**Problem**
Print the data below again in full, exactly as it stands, with no images.

━━━━━━

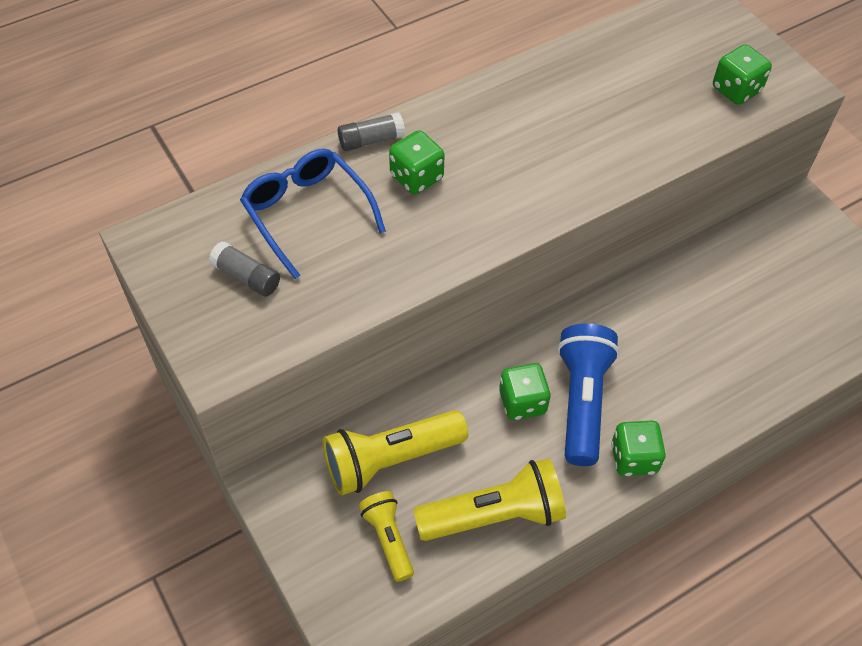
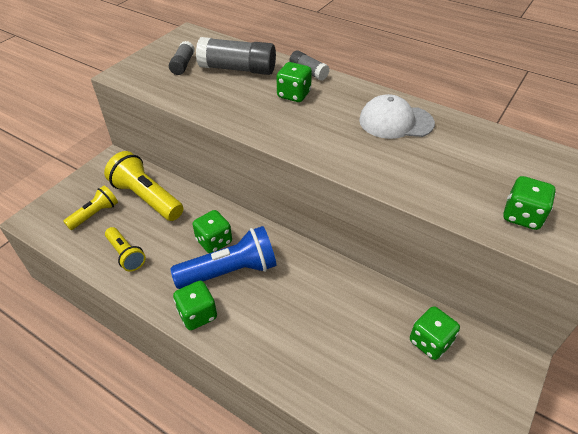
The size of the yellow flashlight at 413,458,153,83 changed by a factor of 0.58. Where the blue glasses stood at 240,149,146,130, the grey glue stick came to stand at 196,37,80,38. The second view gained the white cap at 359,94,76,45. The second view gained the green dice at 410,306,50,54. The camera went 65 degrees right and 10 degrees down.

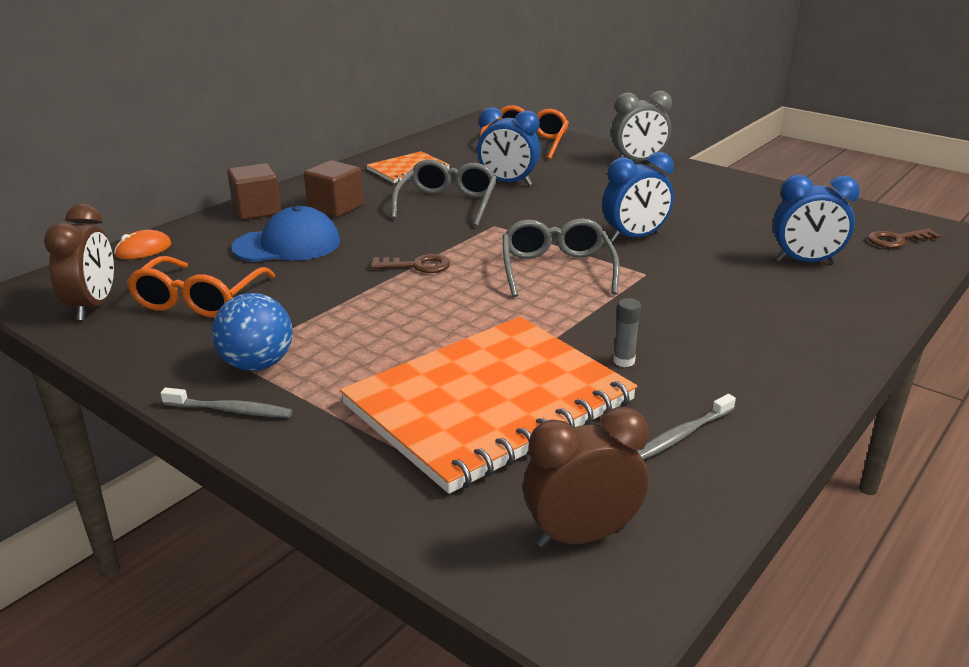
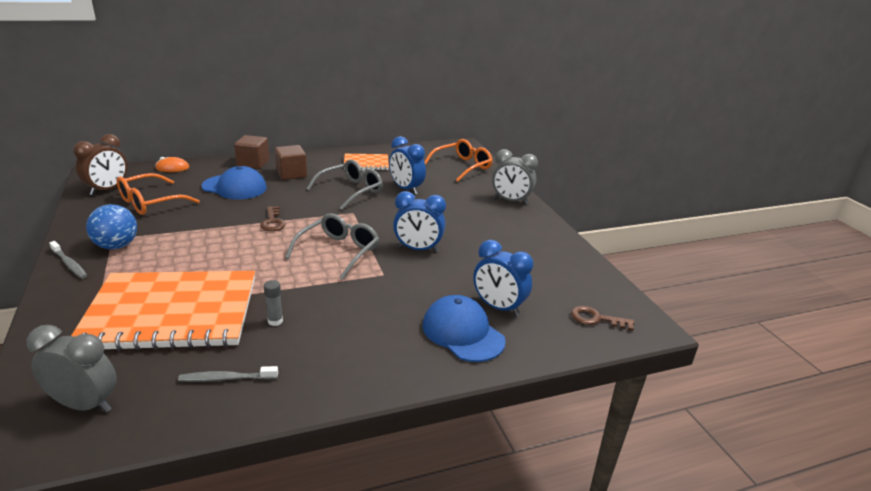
What was the brown clock at 523,407,125,140 turned into the grey clock at 27,325,90,87. The brown key at 371,254,80,19 ended up facing another way, 45 degrees clockwise from before. The second view gained the blue cap at 423,295,83,67. The camera went 30 degrees right and 0 degrees up.

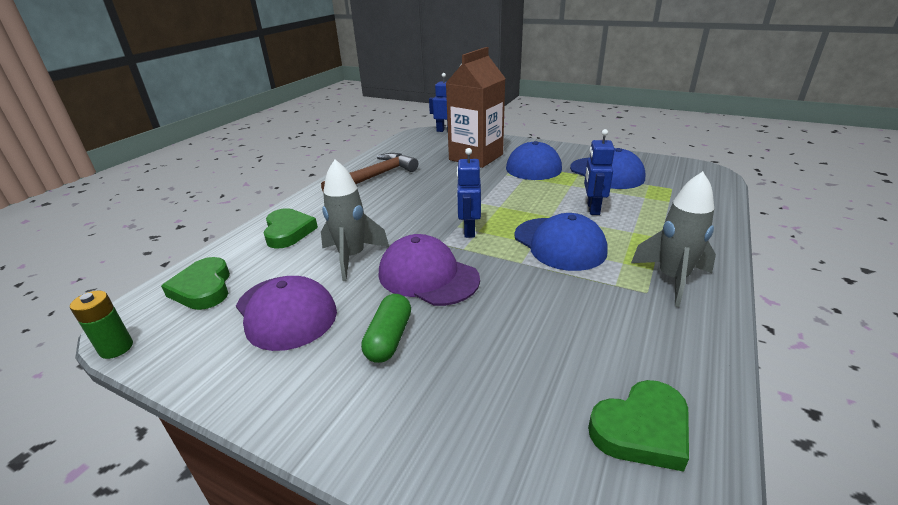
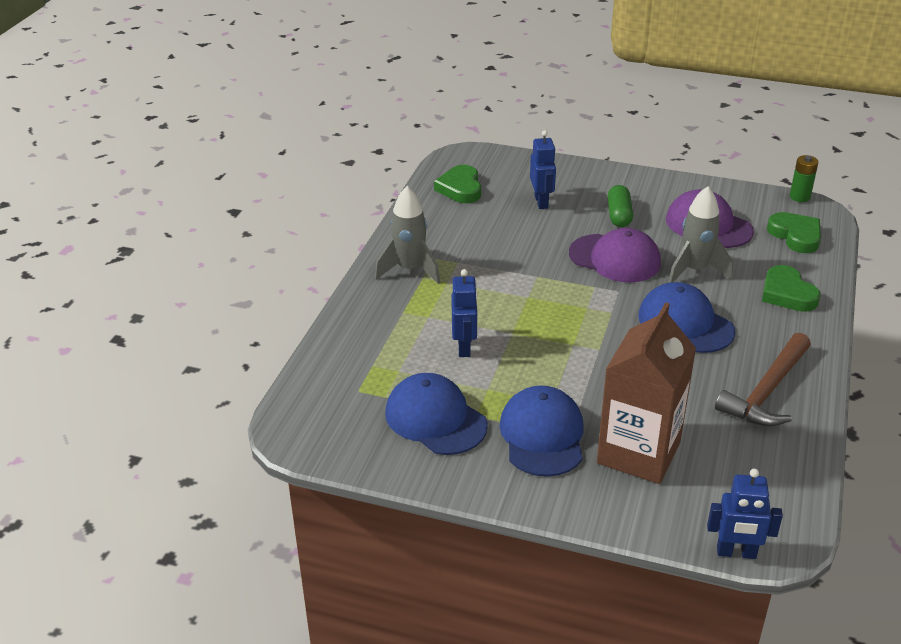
The green heart at 588,380,101,92 ended up facing another way, 60 degrees counterclockwise from before. The blue robot ended up elsewhere, having gone from 457,148,24,90 to 530,130,26,79. The blue cap ended up elsewhere, having gone from 514,213,94,58 to 638,282,97,71. The camera went 170 degrees right and 5 degrees up.

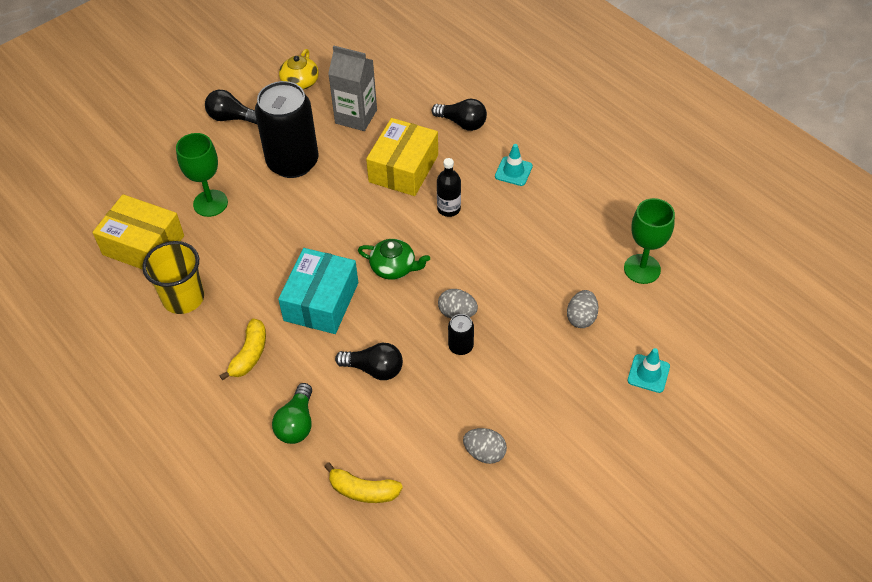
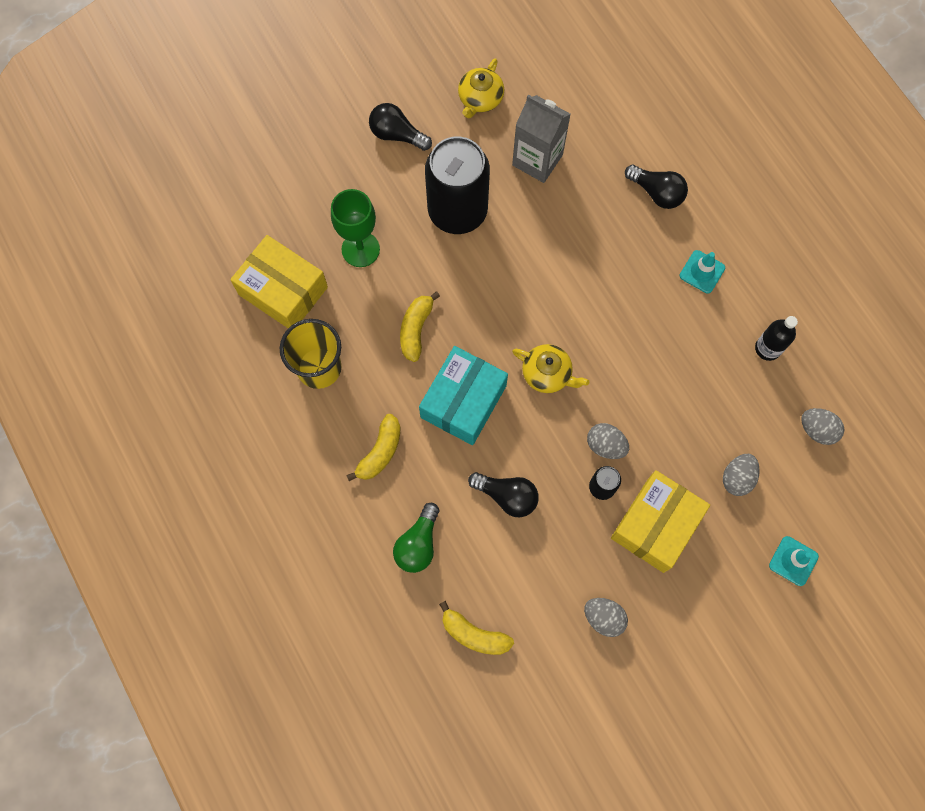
The second view gained the yellow banana at 400,291,40,71. What was the green teapot at 358,239,72,41 turned into the yellow teapot at 512,344,77,49. The yellow box ended up elsewhere, having gone from 366,118,72,78 to 611,470,99,103. The black bottle ended up elsewhere, having gone from 437,158,24,59 to 755,316,43,45. Where the green goblet stood at 624,198,51,86, the grey egg came to stand at 801,408,43,37. The camera went 10 degrees right and 20 degrees up.

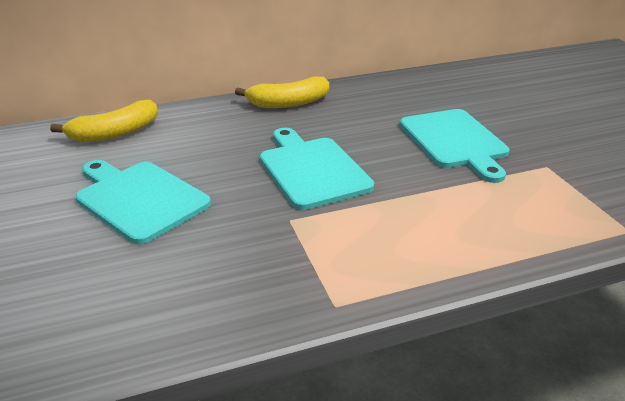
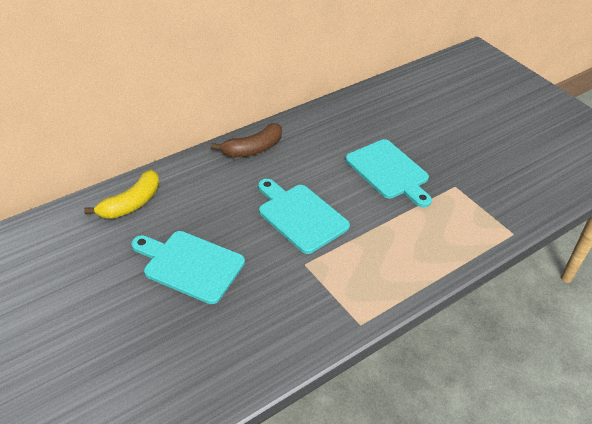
What was the yellow banana at 235,77,94,31 turned into the brown banana at 211,123,71,34. The camera went 20 degrees left and 10 degrees up.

━━━━━━

**Answer to this exercise**
The size of the yellow flashlight at 413,458,153,83 changed by a factor of 0.58. Where the blue glasses stood at 240,149,146,130, the grey glue stick came to stand at 196,37,80,38. The second view gained the white cap at 359,94,76,45. The second view gained the green dice at 410,306,50,54. The camera went 65 degrees right and 10 degrees down.

What was the brown clock at 523,407,125,140 turned into the grey clock at 27,325,90,87. The brown key at 371,254,80,19 ended up facing another way, 45 degrees clockwise from before. The second view gained the blue cap at 423,295,83,67. The camera went 30 degrees right and 0 degrees up.

The green heart at 588,380,101,92 ended up facing another way, 60 degrees counterclockwise from before. The blue robot ended up elsewhere, having gone from 457,148,24,90 to 530,130,26,79. The blue cap ended up elsewhere, having gone from 514,213,94,58 to 638,282,97,71. The camera went 170 degrees right and 5 degrees up.

The second view gained the yellow banana at 400,291,40,71. What was the green teapot at 358,239,72,41 turned into the yellow teapot at 512,344,77,49. The yellow box ended up elsewhere, having gone from 366,118,72,78 to 611,470,99,103. The black bottle ended up elsewhere, having gone from 437,158,24,59 to 755,316,43,45. Where the green goblet stood at 624,198,51,86, the grey egg came to stand at 801,408,43,37. The camera went 10 degrees right and 20 degrees up.

What was the yellow banana at 235,77,94,31 turned into the brown banana at 211,123,71,34. The camera went 20 degrees left and 10 degrees up.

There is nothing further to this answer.